── Task inputs

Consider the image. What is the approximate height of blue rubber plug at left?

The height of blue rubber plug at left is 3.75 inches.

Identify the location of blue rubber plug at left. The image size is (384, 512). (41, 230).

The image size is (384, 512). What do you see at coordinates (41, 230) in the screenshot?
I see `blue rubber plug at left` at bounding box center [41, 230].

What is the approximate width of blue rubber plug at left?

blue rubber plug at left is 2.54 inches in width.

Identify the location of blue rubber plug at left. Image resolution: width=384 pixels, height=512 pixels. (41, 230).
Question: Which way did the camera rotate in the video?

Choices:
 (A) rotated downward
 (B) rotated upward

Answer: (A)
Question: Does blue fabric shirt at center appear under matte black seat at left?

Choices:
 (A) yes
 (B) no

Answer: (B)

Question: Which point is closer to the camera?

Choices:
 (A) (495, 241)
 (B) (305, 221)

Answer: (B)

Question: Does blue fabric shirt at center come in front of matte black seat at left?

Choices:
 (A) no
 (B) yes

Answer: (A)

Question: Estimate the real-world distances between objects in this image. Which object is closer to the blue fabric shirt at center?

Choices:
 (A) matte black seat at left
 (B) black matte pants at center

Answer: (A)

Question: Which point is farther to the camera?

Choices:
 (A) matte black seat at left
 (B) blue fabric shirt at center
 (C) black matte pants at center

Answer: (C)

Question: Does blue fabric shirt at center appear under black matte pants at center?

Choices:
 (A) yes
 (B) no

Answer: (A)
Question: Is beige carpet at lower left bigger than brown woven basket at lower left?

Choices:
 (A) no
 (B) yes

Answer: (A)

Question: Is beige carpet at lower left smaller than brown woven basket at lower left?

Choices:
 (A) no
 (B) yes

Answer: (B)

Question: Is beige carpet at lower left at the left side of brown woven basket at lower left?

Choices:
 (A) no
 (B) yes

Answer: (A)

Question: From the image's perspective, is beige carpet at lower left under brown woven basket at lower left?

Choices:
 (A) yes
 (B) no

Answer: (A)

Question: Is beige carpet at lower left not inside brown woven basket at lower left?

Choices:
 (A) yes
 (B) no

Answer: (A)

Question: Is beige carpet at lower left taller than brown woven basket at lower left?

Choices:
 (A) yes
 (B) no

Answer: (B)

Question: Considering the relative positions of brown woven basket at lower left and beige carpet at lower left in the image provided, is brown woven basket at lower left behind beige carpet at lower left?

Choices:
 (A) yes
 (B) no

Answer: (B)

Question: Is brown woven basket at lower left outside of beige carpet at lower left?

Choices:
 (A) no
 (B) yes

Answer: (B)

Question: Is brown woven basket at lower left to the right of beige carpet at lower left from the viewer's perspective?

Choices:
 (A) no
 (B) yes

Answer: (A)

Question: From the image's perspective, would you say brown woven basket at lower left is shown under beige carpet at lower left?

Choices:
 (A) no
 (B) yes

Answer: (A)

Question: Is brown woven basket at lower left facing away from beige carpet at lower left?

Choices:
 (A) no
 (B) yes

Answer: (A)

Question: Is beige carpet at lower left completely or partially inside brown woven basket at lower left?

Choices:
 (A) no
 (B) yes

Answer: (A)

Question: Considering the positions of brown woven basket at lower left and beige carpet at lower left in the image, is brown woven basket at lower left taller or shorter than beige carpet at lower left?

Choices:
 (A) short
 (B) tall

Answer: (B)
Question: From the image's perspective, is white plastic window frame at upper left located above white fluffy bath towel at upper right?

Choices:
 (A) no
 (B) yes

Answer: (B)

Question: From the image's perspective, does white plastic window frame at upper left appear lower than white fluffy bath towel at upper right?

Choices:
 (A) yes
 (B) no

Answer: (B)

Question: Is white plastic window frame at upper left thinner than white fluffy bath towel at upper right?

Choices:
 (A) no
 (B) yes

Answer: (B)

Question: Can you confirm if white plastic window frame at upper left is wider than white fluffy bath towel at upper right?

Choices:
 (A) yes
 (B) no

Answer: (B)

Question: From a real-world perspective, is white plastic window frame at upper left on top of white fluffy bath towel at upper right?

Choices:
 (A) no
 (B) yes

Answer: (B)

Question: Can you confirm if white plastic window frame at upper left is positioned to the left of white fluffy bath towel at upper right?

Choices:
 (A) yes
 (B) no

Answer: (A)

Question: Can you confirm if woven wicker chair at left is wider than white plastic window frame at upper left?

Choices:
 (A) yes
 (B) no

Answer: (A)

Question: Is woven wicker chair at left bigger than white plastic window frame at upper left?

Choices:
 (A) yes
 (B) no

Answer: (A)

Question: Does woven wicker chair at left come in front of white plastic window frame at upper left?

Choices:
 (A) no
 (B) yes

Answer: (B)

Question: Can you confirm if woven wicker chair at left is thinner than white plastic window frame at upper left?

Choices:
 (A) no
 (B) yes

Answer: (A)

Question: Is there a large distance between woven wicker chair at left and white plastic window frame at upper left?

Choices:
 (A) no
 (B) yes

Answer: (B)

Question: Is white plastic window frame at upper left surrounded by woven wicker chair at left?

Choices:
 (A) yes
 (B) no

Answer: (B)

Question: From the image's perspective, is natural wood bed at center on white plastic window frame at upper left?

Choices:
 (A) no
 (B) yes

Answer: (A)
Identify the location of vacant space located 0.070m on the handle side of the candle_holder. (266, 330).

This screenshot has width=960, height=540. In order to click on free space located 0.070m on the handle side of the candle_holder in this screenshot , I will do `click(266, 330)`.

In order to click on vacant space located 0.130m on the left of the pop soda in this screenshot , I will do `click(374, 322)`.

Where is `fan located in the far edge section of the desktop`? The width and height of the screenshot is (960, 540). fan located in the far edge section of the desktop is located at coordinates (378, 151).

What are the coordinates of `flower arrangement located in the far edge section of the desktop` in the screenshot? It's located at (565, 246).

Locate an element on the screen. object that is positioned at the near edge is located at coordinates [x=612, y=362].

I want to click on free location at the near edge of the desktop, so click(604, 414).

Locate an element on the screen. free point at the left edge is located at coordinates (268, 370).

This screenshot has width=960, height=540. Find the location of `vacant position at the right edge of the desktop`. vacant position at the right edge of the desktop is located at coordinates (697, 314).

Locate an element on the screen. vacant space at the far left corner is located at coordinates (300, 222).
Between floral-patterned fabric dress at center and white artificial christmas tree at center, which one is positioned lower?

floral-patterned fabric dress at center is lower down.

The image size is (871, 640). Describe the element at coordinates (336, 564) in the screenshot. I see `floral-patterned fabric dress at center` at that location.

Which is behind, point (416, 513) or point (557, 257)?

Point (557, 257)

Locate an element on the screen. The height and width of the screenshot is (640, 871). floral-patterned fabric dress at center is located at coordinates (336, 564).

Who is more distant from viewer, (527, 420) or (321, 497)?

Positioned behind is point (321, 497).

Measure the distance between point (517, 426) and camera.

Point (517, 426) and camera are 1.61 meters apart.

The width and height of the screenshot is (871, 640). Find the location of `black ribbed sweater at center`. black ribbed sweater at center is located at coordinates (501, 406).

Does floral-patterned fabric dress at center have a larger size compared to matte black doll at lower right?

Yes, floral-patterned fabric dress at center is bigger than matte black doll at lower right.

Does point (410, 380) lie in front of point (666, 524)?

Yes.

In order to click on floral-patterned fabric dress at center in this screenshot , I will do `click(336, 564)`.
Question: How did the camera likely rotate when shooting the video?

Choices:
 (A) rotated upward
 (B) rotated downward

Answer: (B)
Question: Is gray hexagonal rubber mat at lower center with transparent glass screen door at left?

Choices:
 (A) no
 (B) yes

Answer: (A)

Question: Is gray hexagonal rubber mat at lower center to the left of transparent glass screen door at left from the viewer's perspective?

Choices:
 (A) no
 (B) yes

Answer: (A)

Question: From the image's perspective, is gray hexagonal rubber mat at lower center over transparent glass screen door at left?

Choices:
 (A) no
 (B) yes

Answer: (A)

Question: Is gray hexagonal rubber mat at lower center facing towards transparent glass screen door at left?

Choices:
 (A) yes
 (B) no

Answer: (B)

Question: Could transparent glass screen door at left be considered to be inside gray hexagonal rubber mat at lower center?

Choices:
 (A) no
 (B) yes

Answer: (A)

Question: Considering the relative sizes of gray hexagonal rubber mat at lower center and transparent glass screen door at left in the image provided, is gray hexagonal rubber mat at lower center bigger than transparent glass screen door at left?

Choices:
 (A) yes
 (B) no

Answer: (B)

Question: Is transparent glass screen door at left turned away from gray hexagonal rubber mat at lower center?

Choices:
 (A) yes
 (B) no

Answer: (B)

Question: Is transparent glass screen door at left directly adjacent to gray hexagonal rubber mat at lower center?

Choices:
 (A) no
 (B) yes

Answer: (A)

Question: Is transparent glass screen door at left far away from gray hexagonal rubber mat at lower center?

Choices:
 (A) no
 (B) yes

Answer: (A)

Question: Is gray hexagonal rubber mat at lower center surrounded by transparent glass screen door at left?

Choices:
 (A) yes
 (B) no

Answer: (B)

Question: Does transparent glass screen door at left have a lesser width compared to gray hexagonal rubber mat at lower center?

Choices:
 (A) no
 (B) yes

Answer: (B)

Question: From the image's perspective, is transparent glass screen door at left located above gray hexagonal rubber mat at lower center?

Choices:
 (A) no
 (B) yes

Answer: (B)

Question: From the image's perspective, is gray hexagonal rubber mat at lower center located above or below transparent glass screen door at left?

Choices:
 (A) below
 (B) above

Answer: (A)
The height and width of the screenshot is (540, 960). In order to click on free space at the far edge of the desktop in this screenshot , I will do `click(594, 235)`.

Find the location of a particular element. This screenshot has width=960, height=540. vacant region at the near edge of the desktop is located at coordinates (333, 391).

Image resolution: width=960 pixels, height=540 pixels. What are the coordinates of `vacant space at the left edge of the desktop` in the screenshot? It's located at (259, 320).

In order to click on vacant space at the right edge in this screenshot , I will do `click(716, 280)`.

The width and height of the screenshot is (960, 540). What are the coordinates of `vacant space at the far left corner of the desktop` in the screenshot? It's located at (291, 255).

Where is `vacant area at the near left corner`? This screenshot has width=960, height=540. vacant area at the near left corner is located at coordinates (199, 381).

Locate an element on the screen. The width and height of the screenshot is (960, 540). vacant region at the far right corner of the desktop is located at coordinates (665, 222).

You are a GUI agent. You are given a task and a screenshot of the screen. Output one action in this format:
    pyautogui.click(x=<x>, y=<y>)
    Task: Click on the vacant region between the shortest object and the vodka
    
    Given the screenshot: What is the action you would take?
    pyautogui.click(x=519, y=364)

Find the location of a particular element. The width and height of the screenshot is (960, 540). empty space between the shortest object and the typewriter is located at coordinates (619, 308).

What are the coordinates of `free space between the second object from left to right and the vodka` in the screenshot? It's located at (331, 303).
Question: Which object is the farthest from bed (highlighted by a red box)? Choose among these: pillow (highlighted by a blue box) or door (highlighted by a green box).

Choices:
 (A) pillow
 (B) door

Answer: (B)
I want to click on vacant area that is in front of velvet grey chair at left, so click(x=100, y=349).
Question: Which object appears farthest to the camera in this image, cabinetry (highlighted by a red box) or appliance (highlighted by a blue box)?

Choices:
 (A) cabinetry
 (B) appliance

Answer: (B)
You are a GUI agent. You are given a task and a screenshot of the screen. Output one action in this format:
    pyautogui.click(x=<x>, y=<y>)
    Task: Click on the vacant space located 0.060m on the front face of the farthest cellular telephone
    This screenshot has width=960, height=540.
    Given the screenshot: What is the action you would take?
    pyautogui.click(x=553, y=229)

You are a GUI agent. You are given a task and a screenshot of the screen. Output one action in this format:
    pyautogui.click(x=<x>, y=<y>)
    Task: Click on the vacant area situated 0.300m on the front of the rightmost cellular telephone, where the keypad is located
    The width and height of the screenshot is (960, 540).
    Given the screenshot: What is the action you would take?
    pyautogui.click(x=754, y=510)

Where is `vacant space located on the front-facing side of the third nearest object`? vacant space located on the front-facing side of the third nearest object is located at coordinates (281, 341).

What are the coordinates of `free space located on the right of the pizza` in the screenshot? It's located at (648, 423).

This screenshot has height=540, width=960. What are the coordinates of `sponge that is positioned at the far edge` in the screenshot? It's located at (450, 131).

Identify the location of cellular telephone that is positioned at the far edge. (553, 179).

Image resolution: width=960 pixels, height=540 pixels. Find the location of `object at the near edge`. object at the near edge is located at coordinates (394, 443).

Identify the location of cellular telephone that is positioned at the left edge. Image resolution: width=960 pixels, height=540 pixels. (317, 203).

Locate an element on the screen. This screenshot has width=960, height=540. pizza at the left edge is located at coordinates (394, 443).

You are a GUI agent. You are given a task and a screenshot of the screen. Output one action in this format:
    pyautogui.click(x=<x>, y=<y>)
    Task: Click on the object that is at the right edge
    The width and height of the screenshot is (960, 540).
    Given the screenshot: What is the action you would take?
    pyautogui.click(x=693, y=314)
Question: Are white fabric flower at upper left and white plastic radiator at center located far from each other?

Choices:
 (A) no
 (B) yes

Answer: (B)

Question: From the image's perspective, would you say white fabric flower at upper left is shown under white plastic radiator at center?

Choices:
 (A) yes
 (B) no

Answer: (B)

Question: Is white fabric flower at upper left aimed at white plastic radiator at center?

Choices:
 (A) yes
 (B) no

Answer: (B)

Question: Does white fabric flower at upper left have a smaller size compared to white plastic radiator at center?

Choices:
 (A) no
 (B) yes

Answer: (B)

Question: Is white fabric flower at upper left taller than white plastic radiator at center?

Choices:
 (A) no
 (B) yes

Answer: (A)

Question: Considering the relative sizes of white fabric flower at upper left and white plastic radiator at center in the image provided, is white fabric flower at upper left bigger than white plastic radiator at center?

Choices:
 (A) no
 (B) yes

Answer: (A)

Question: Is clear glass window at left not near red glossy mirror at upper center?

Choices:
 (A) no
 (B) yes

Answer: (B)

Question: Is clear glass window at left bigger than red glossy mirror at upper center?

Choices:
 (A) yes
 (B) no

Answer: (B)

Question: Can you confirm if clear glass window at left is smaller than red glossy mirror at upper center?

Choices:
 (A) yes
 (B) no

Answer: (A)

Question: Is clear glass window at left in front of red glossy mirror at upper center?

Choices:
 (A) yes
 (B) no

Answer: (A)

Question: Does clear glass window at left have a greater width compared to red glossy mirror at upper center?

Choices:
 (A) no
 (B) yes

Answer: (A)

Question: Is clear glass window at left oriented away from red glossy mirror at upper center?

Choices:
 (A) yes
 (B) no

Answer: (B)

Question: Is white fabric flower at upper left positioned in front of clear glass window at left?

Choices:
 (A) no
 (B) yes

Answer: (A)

────

◆ Exercise goal: Quote the lines from the one containing "Question: Is white fabric flower at upper left aimed" through the one containing "Question: Is clear glass window at left in", both included.

◆ Solution to the exercise:
Question: Is white fabric flower at upper left aimed at white plastic radiator at center?

Choices:
 (A) yes
 (B) no

Answer: (B)

Question: Does white fabric flower at upper left have a smaller size compared to white plastic radiator at center?

Choices:
 (A) no
 (B) yes

Answer: (B)

Question: Is white fabric flower at upper left taller than white plastic radiator at center?

Choices:
 (A) no
 (B) yes

Answer: (A)

Question: Considering the relative sizes of white fabric flower at upper left and white plastic radiator at center in the image provided, is white fabric flower at upper left bigger than white plastic radiator at center?

Choices:
 (A) no
 (B) yes

Answer: (A)

Question: Is clear glass window at left not near red glossy mirror at upper center?

Choices:
 (A) no
 (B) yes

Answer: (B)

Question: Is clear glass window at left bigger than red glossy mirror at upper center?

Choices:
 (A) yes
 (B) no

Answer: (B)

Question: Can you confirm if clear glass window at left is smaller than red glossy mirror at upper center?

Choices:
 (A) yes
 (B) no

Answer: (A)

Question: Is clear glass window at left in front of red glossy mirror at upper center?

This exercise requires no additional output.